* Input rows *
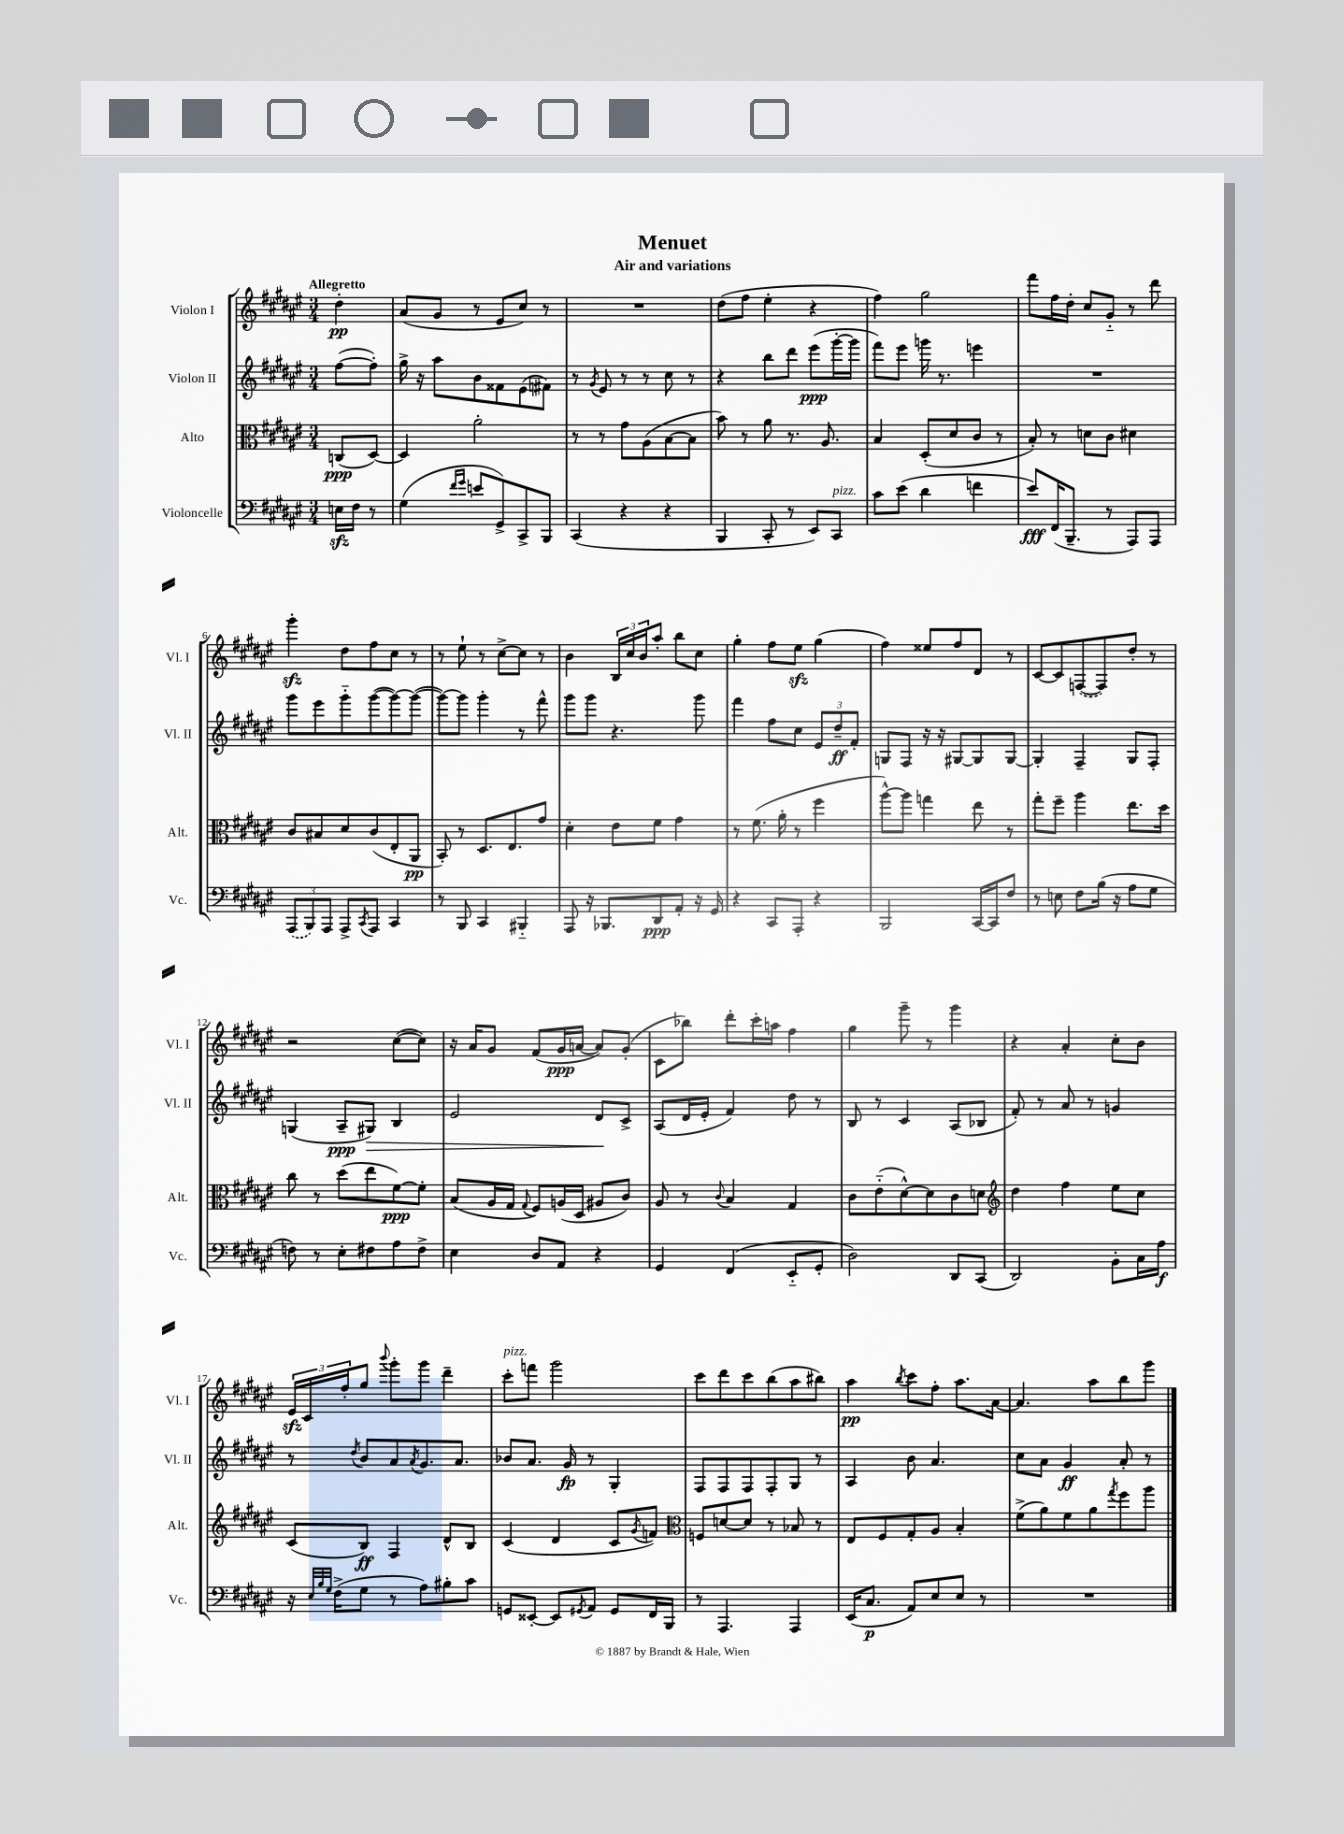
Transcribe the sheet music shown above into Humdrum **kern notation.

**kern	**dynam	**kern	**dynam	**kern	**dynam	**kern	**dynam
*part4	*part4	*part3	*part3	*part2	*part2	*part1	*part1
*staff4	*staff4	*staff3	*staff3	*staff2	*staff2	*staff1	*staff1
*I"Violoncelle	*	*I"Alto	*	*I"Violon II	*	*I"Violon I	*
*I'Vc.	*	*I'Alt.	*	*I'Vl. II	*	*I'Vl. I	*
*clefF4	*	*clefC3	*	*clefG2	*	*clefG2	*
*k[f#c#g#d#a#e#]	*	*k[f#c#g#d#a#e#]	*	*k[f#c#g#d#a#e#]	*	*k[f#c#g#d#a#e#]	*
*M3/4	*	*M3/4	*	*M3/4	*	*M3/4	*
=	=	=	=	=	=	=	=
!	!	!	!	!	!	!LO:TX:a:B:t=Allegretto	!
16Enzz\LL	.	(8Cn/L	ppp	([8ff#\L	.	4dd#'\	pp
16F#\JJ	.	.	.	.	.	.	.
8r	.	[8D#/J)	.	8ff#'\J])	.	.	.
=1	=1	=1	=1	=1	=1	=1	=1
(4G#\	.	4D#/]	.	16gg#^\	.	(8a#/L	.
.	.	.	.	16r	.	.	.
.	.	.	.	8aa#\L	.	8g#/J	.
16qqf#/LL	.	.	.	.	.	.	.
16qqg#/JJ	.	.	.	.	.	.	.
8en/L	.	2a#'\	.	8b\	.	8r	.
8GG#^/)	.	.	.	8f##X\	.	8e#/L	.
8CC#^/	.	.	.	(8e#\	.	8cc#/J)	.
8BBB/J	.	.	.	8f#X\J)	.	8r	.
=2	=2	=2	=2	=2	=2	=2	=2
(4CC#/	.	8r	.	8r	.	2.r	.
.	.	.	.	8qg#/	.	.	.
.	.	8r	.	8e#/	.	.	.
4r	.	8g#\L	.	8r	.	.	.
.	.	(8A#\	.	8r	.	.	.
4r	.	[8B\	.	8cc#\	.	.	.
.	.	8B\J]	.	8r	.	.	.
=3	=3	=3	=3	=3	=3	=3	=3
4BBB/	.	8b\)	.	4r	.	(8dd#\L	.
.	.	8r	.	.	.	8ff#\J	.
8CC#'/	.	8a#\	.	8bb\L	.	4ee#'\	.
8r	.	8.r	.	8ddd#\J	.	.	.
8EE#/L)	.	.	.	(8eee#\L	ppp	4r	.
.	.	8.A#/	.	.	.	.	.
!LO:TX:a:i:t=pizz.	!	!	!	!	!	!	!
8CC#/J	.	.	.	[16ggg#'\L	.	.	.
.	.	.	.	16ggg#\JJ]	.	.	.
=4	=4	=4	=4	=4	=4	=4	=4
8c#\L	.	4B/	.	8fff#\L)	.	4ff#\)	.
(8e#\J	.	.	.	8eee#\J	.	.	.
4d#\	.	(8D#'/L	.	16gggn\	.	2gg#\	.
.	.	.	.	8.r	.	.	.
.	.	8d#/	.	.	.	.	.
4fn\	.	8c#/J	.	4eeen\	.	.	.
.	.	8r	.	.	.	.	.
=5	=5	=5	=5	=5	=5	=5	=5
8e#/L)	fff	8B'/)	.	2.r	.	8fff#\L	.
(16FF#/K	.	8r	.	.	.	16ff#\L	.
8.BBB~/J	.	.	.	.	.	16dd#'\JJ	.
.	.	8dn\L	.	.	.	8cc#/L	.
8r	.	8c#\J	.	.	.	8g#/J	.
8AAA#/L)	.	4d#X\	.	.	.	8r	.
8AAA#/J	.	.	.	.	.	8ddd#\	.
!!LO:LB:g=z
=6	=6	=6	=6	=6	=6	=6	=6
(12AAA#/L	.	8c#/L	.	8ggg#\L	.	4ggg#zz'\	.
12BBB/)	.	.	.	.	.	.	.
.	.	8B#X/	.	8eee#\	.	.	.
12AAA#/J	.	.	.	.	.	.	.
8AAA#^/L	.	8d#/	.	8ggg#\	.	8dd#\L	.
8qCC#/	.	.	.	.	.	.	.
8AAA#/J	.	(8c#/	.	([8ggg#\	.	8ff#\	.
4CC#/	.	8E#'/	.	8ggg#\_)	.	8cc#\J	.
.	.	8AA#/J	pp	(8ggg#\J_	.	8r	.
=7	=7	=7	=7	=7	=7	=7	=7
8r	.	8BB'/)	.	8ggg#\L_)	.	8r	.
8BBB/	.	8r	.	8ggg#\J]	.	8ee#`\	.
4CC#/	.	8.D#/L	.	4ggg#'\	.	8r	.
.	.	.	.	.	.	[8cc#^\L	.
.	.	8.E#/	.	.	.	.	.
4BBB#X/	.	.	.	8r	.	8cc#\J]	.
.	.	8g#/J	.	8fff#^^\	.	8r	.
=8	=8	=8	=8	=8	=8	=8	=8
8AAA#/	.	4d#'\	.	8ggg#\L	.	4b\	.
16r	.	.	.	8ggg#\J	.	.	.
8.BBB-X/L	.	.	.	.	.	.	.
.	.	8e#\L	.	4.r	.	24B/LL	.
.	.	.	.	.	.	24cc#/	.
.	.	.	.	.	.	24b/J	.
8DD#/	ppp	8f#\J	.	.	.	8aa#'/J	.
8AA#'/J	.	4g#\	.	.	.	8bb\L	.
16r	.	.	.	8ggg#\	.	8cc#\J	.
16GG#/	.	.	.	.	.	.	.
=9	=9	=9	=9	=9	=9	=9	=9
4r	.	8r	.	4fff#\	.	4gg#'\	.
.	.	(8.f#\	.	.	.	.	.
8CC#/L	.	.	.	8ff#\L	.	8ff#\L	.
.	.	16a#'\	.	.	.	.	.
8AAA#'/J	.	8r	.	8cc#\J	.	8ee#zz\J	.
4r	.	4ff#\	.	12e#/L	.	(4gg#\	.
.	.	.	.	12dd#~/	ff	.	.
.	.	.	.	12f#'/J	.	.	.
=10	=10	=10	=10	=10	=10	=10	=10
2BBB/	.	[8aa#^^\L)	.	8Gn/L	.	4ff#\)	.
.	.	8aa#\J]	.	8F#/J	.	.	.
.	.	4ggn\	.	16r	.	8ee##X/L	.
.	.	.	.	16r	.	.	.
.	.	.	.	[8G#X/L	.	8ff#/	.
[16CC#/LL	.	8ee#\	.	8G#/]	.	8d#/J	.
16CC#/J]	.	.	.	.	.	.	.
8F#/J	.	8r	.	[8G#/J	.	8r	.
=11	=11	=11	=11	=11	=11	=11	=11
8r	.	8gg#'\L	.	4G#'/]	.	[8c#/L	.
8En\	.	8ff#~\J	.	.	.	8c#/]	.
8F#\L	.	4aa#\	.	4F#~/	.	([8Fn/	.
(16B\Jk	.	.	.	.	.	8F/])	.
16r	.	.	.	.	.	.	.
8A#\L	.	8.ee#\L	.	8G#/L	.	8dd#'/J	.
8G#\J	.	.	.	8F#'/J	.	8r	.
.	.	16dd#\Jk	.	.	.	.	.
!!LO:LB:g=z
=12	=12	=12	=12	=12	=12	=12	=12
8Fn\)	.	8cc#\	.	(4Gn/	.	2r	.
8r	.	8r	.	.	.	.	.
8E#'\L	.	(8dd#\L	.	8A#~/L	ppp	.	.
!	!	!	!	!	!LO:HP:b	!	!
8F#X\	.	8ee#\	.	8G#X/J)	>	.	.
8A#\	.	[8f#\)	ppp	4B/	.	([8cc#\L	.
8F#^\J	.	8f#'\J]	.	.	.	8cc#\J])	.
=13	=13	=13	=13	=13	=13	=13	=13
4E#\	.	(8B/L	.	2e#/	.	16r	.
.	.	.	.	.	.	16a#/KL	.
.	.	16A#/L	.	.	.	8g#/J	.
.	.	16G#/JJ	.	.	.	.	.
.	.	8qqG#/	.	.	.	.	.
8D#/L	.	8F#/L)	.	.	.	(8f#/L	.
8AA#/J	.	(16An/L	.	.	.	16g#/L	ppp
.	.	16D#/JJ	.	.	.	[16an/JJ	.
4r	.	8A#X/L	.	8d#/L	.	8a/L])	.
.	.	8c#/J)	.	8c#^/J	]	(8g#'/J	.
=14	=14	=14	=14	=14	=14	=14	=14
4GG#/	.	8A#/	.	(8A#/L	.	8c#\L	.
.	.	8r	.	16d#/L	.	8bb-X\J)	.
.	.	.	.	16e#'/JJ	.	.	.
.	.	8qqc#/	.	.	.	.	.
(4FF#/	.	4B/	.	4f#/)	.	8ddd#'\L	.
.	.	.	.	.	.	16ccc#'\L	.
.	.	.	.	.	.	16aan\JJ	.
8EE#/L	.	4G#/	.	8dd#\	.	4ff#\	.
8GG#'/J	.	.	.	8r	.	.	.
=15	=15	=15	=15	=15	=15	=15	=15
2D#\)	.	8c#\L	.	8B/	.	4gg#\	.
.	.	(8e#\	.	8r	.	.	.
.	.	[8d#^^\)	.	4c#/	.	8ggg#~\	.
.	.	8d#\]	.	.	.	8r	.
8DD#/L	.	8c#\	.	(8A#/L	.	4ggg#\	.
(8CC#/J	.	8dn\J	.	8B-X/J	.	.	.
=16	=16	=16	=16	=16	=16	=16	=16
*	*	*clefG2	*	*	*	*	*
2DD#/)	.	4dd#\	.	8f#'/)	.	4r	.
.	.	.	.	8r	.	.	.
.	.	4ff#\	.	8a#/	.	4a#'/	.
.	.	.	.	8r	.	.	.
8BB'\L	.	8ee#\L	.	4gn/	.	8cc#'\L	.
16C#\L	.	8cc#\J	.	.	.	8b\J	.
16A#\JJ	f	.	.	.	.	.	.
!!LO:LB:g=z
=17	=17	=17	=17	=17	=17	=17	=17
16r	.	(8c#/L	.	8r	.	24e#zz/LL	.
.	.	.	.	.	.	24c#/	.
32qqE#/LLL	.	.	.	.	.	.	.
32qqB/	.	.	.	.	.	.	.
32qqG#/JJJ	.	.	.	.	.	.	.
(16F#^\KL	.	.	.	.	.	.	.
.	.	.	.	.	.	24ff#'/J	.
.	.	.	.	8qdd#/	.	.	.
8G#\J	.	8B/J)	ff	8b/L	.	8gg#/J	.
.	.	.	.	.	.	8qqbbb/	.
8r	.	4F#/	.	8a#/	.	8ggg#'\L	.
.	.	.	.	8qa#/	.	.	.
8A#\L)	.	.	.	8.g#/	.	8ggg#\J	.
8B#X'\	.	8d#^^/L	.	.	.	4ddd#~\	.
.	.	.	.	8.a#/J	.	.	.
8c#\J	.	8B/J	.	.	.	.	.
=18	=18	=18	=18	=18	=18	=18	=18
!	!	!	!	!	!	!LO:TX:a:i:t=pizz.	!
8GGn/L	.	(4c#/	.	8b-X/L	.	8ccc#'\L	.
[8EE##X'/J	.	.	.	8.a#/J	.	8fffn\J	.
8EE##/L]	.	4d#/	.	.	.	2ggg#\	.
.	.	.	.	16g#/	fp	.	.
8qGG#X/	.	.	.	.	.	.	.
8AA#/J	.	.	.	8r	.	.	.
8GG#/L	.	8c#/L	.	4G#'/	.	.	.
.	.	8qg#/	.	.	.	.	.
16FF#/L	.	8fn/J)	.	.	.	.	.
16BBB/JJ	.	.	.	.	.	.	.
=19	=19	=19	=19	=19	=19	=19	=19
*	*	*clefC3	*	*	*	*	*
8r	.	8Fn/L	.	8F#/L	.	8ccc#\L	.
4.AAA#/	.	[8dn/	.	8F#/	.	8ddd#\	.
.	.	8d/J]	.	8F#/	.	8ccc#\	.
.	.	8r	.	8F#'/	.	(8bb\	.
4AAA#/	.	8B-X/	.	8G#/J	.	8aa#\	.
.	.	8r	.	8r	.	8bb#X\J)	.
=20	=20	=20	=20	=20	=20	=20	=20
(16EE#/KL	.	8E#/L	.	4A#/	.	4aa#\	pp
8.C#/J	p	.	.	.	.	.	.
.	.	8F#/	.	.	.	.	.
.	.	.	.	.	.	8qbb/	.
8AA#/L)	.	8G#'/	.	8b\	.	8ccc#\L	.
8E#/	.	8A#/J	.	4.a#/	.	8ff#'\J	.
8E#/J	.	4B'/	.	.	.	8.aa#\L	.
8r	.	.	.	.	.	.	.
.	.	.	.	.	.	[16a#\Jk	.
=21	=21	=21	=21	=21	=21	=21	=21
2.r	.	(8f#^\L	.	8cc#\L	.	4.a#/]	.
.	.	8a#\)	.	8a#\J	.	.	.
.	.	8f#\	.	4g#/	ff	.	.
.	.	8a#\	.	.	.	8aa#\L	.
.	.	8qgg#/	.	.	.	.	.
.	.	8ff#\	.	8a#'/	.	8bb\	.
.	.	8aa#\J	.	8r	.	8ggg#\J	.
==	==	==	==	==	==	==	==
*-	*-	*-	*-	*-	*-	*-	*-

* Job *
Locate each line in the entries above that includes the string "kern" and copy those lines out. Case matters.

* Correct result *
Transcribe the sheet music shown above into Humdrum **kern notation.
**kern	**dynam	**kern	**dynam	**kern	**dynam	**kern	**dynam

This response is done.